= TASK =
Give back each entry unchanged, minus pictures.

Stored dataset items
# # #

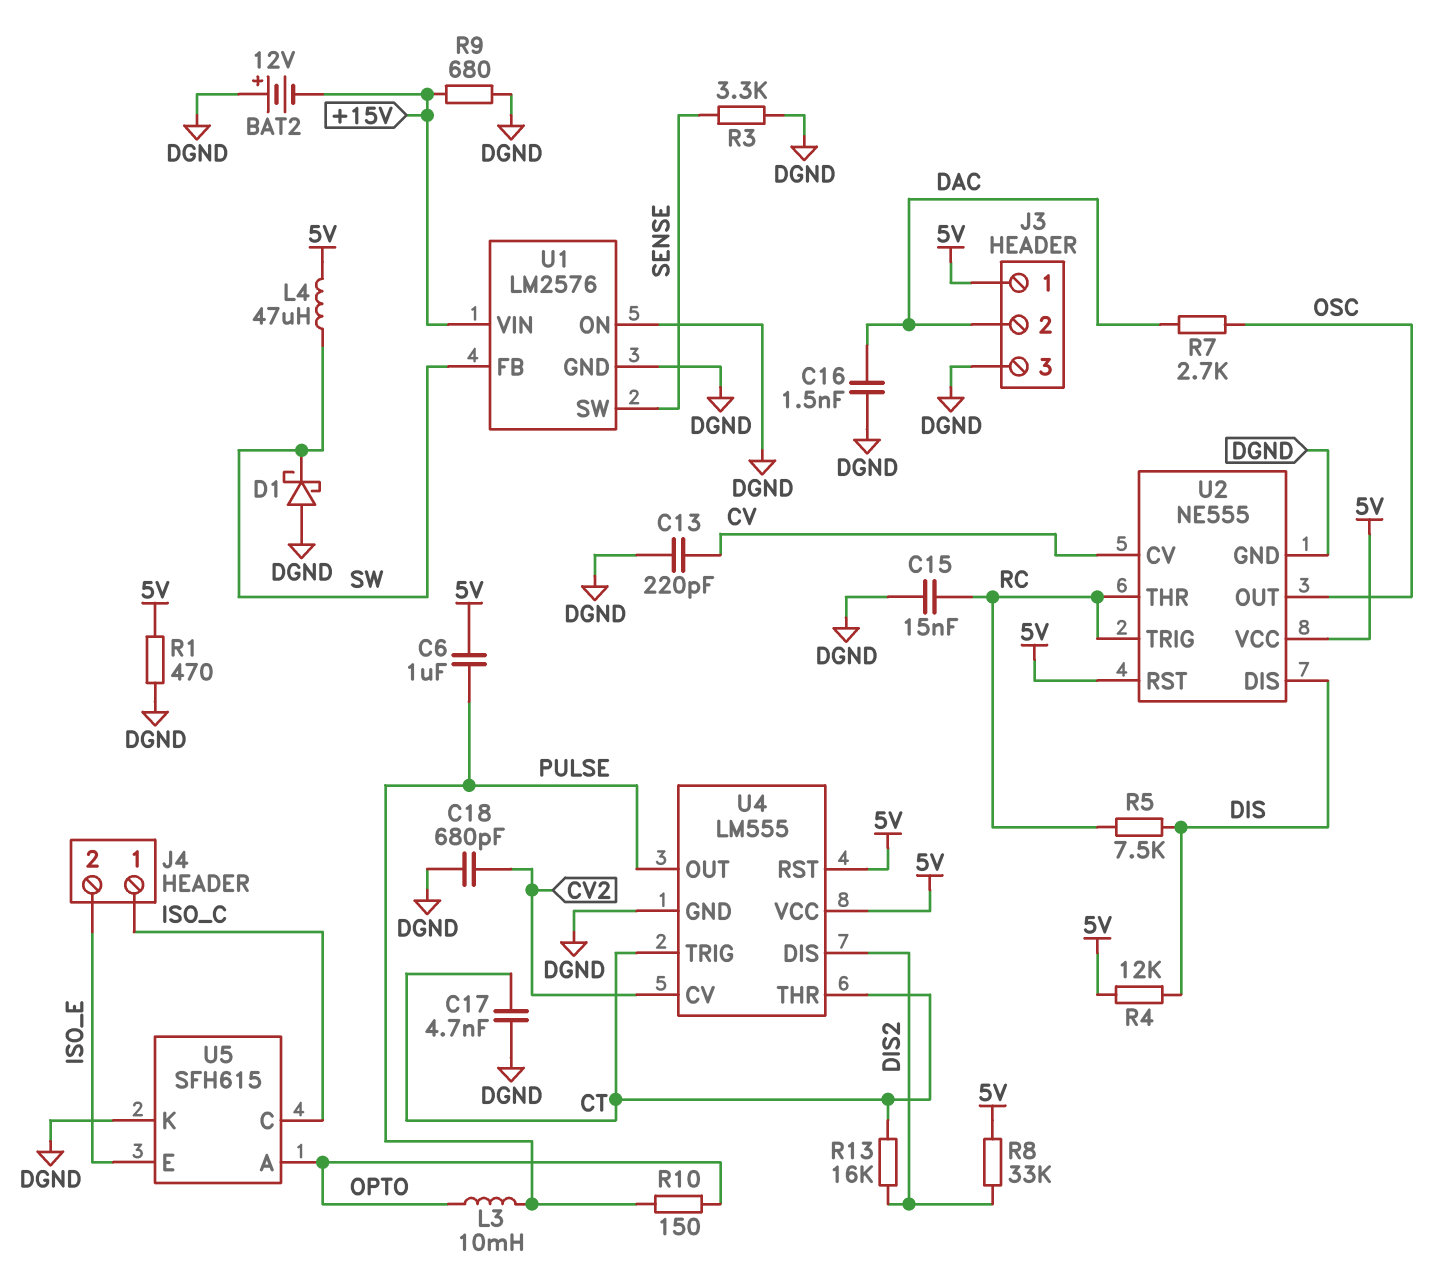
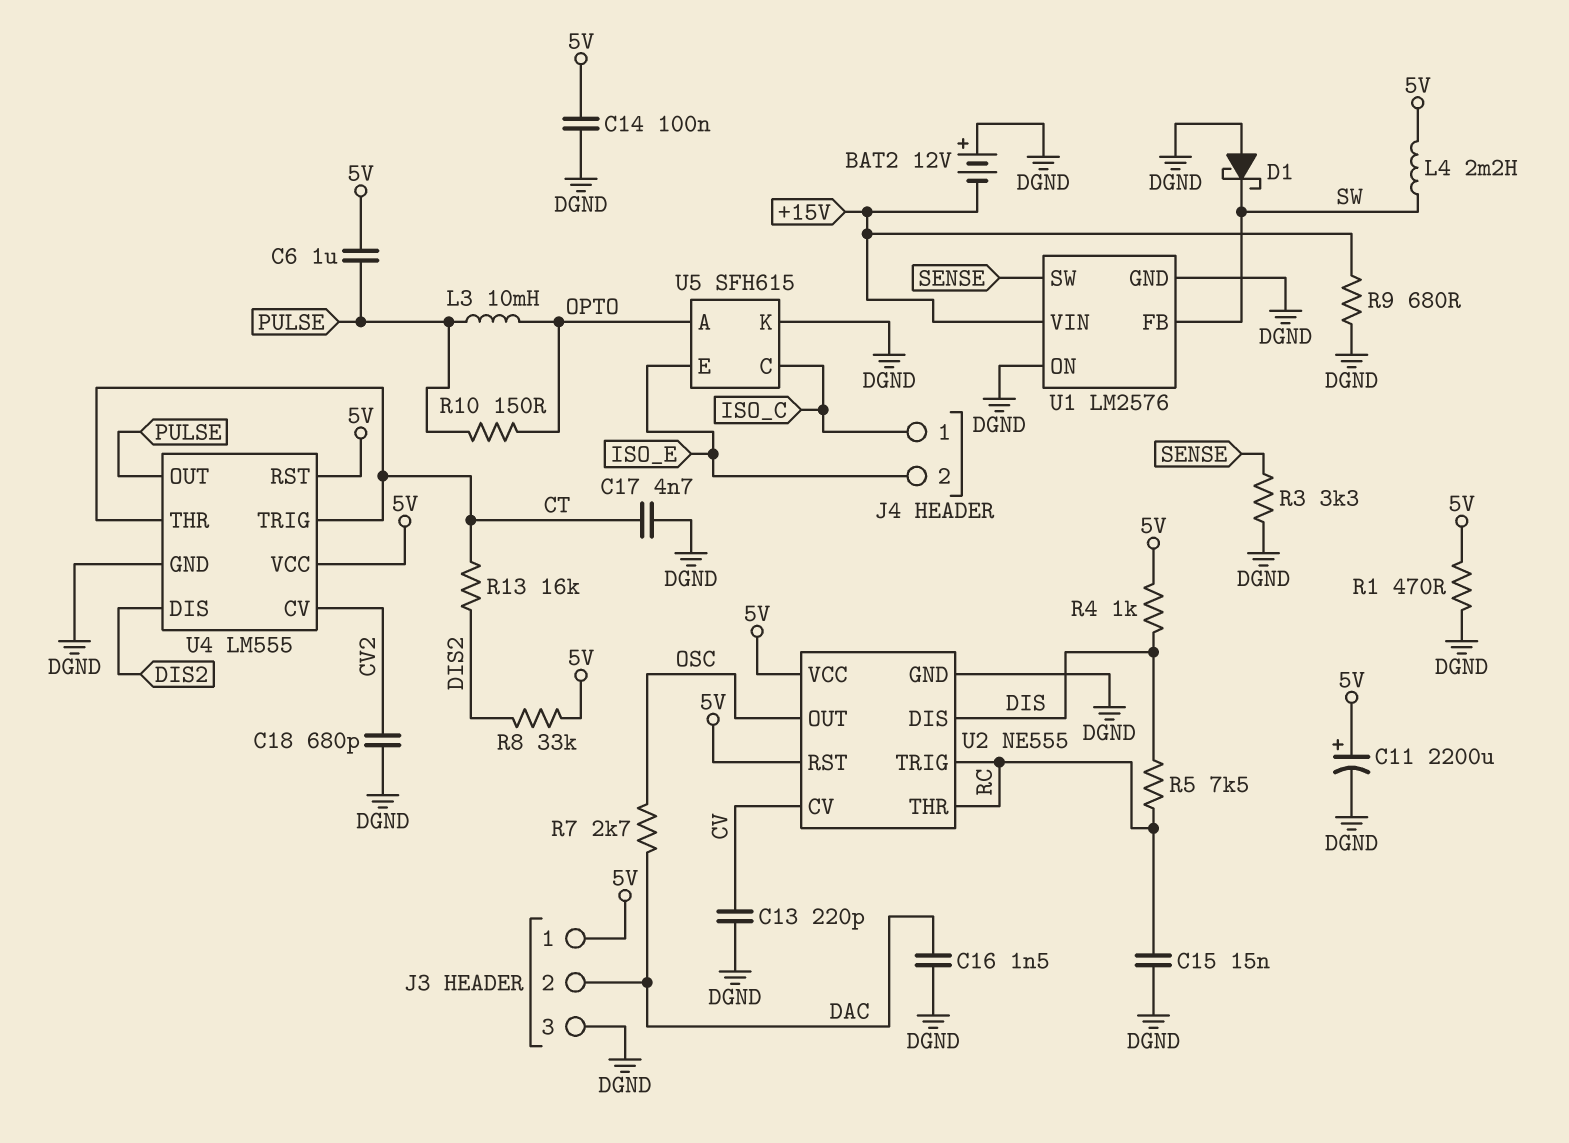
C11: none -> 2200uF (plus 5V, minus DGND)
C14: none -> 100nF (5V, DGND)
L4: 47uH (5V, SW) -> 2.2mH (5V, SW)
R4: 12k (5V, DIS) -> 1k (5V, DIS)

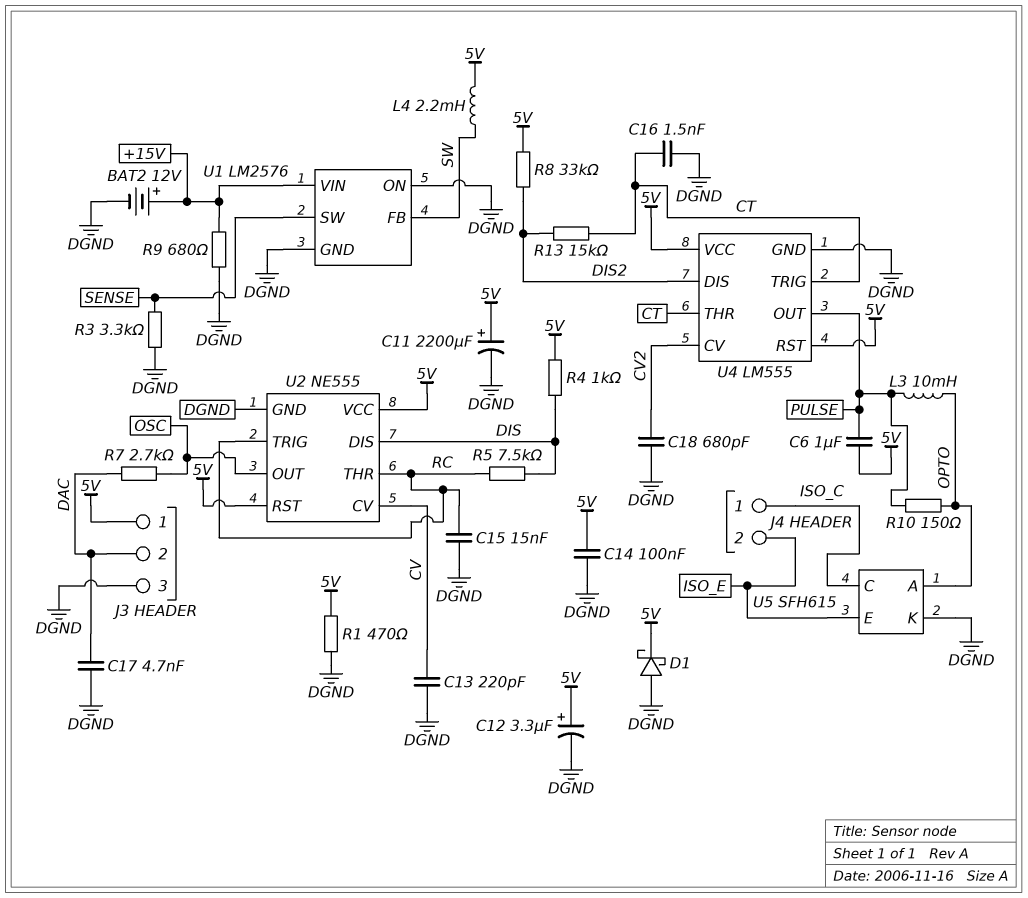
BAT2: 12V (plus DGND, minus +15V) -> 12V (plus +15V, minus DGND)
C12: none -> 3.3uF (plus 5V, minus DGND)
C16: 1.5nF (DAC, DGND) -> 1.5nF (CT, DGND)
C17: 4.7nF (CT, DGND) -> 4.7nF (DAC, DGND)
D1: schottky (A DGND, K SW) -> schottky (A DGND, K 5V)
R13: 16k (CT, DIS2) -> 15k (CT, DIS2)

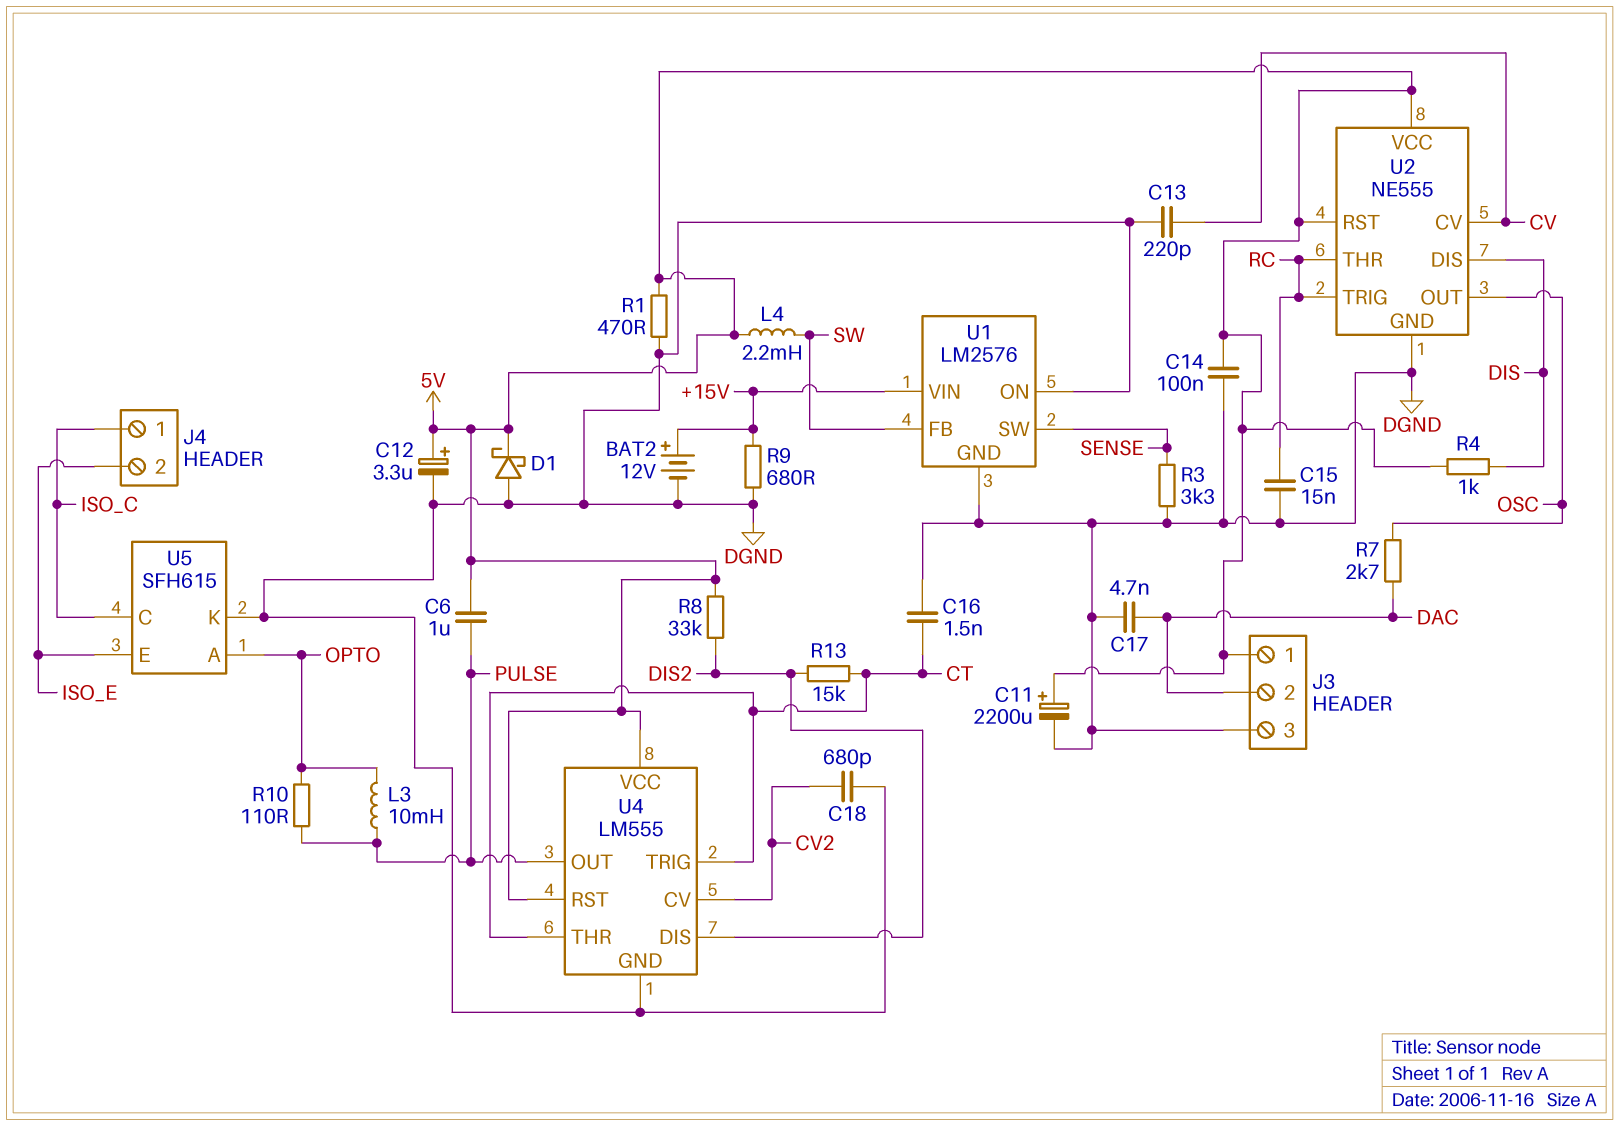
R5: 7.5k (DIS, RC) -> none
R10: 150 (OPTO, PULSE) -> 110 (OPTO, PULSE)

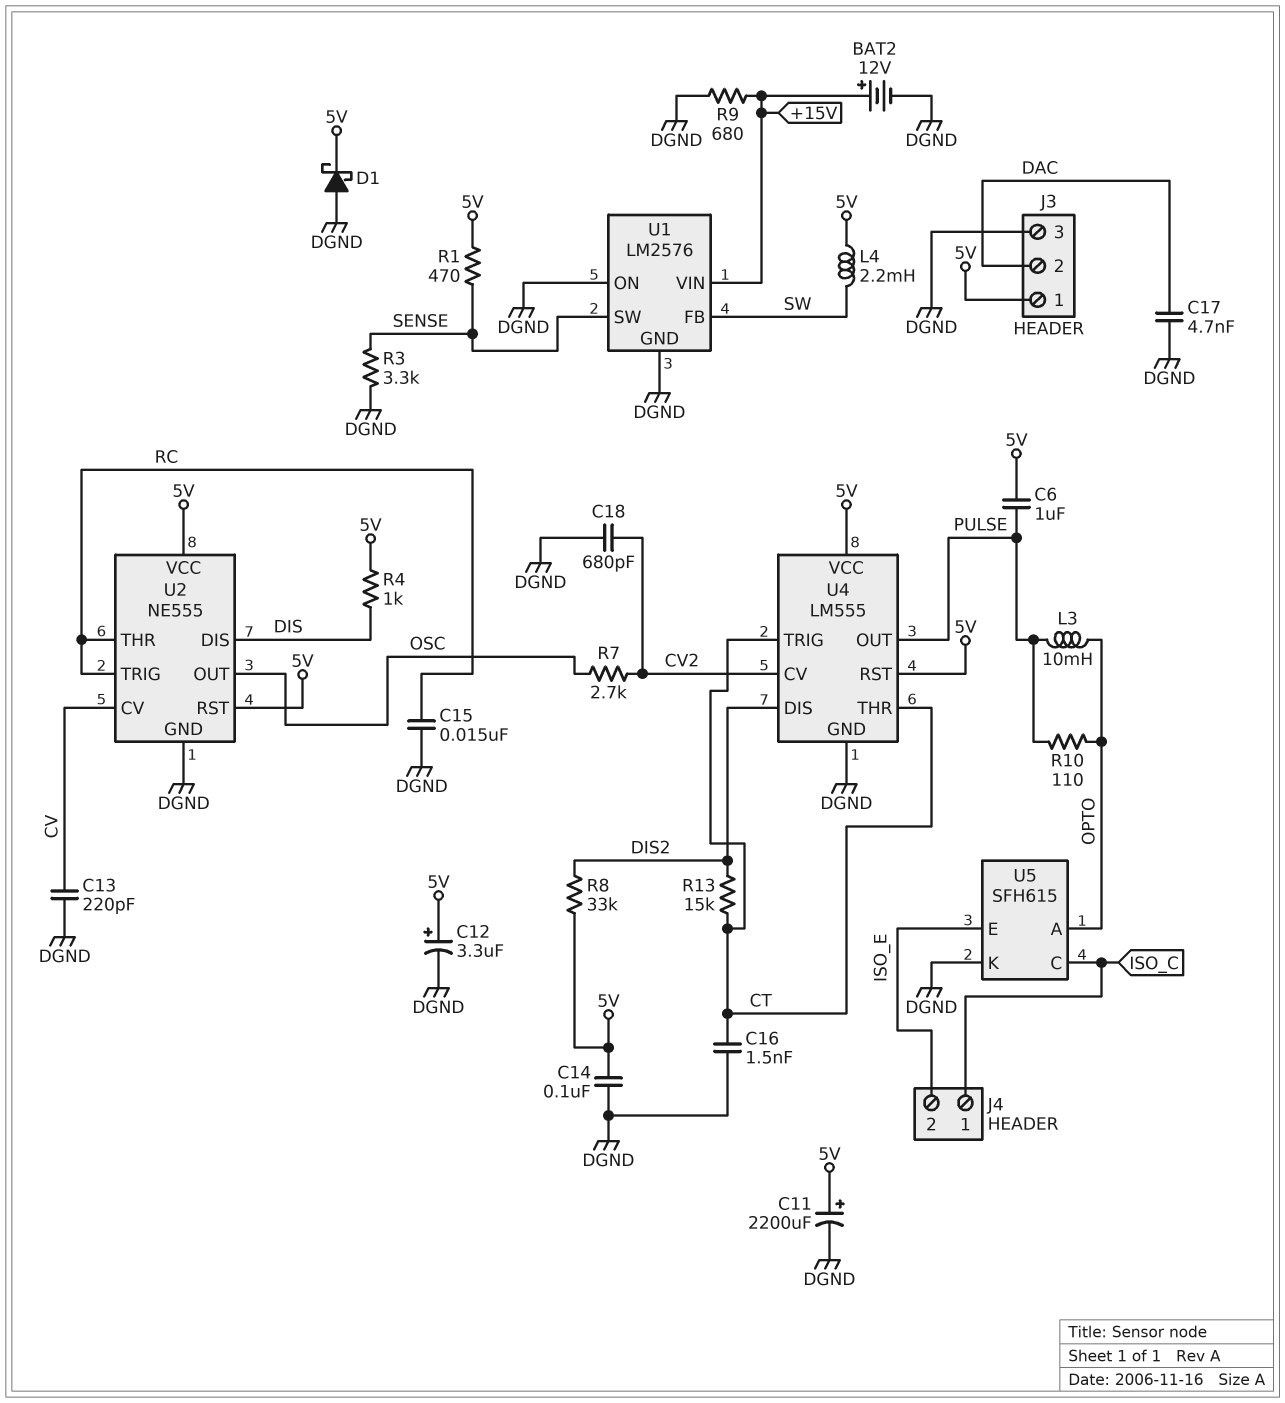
R1: 470 (5V, DGND) -> 470 (5V, SENSE)
R7: 2.7k (DAC, OSC) -> 2.7k (CV2, OSC)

# # #

= SOLUTION TO THIS EXERCISE =
C11: none -> 2200uF (plus 5V, minus DGND)
C14: none -> 100nF (5V, DGND)
L4: 47uH (5V, SW) -> 2.2mH (5V, SW)
R4: 12k (5V, DIS) -> 1k (5V, DIS)

BAT2: 12V (plus DGND, minus +15V) -> 12V (plus +15V, minus DGND)
C12: none -> 3.3uF (plus 5V, minus DGND)
C16: 1.5nF (DAC, DGND) -> 1.5nF (CT, DGND)
C17: 4.7nF (CT, DGND) -> 4.7nF (DAC, DGND)
D1: schottky (A DGND, K SW) -> schottky (A DGND, K 5V)
R13: 16k (CT, DIS2) -> 15k (CT, DIS2)

R5: 7.5k (DIS, RC) -> none
R10: 150 (OPTO, PULSE) -> 110 (OPTO, PULSE)

R1: 470 (5V, DGND) -> 470 (5V, SENSE)
R7: 2.7k (DAC, OSC) -> 2.7k (CV2, OSC)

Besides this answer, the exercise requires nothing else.